ASSIGNMENT » Return every line of the records below unchanged, leaving out the pictures.

DATA »
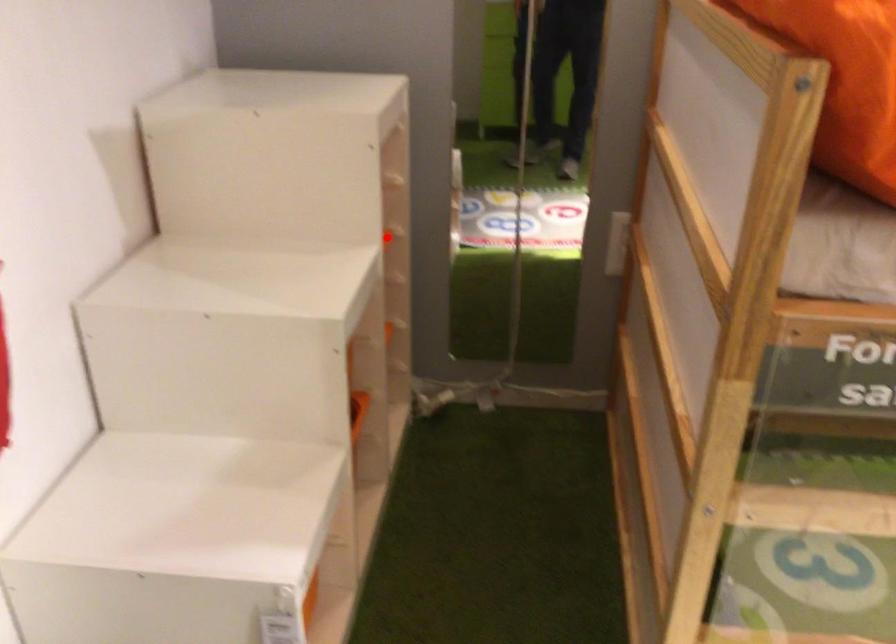
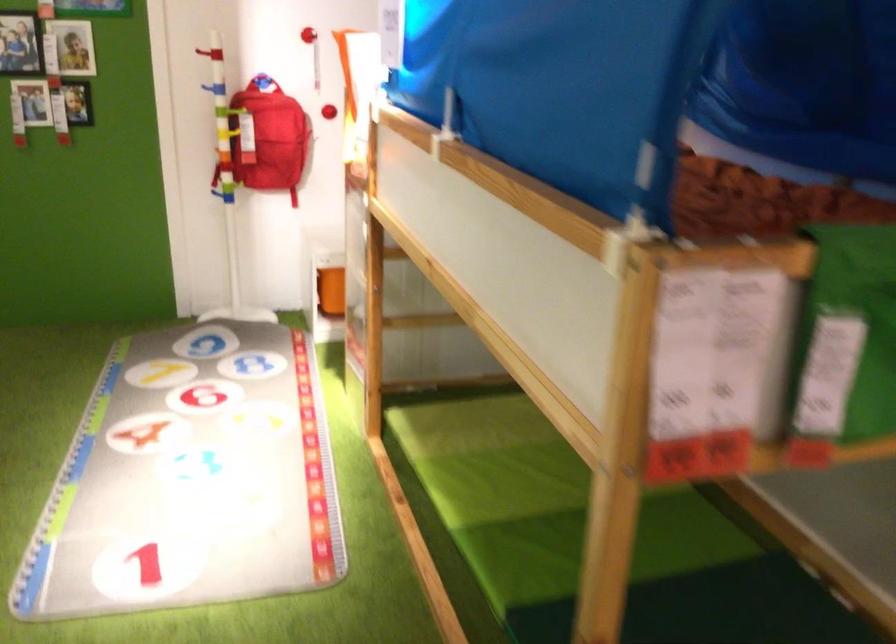
Question: I am providing you with two images of the same scene from different viewpoints. A red point is marked on the first image. Can you still see the location of the red point in image 2?

Choices:
 (A) Yes
 (B) No

Answer: (B)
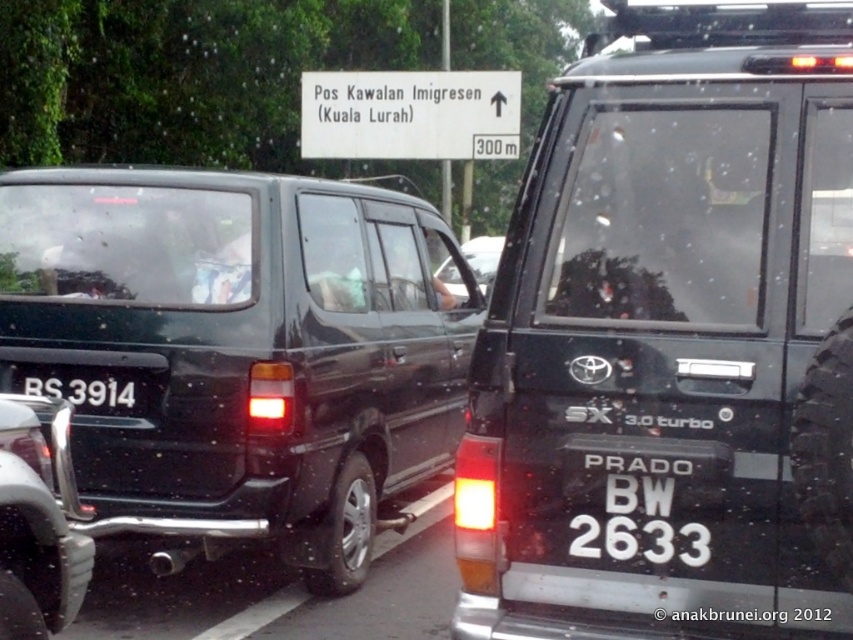
You are a driver approaching the white plastic license plate at center and the white plastic sign at upper center. Which object will you see first as you drive closer to them?

The white plastic sign at upper center is located above the white plastic license plate at center, so you will see the white plastic sign at upper center first as you approach them because it is higher up and visible earlier.

You are a driver approaching the Immigration Control Post. You see a white plastic sign at upper center and a white plastic license plate at center. Which object is bigger in size?

The white plastic sign at upper center is larger in size compared to the white plastic license plate at center.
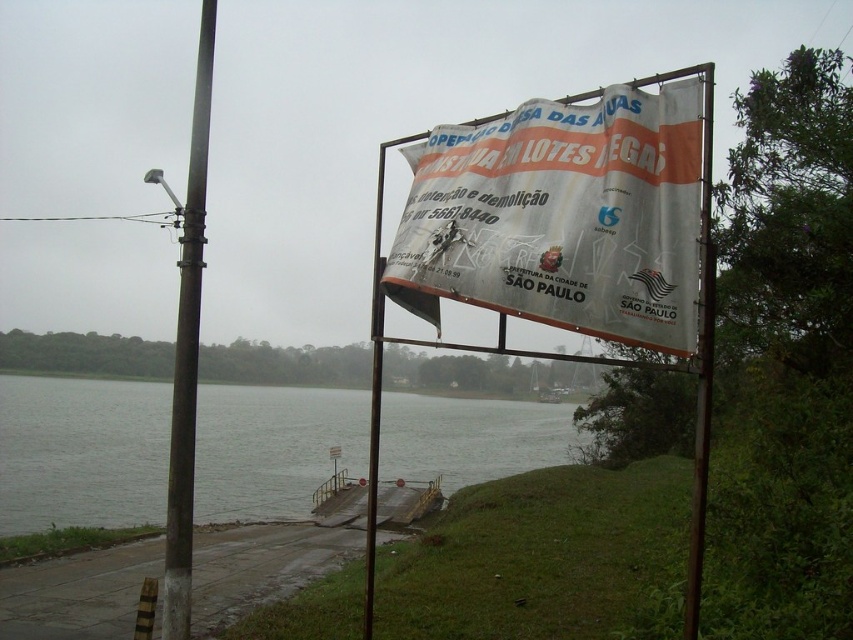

RESPONSE »
Question: I am providing you with two images of the same scene from different viewpoints. A red point is marked on the first image. Can you still see the location of the red point in image 2?

Choices:
 (A) Yes
 (B) No

Answer: (B)
You are a driver approaching the white plastic license plate at center and the white plastic sign at upper center. Which object will you see first as you drive closer to them?

The white plastic sign at upper center is located above the white plastic license plate at center, so you will see the white plastic sign at upper center first as you approach them because it is higher up and visible earlier.

You are a driver approaching the Immigration Control Post. You see a white plastic sign at upper center and a white plastic license plate at center. Which object is bigger in size?

The white plastic sign at upper center is larger in size compared to the white plastic license plate at center.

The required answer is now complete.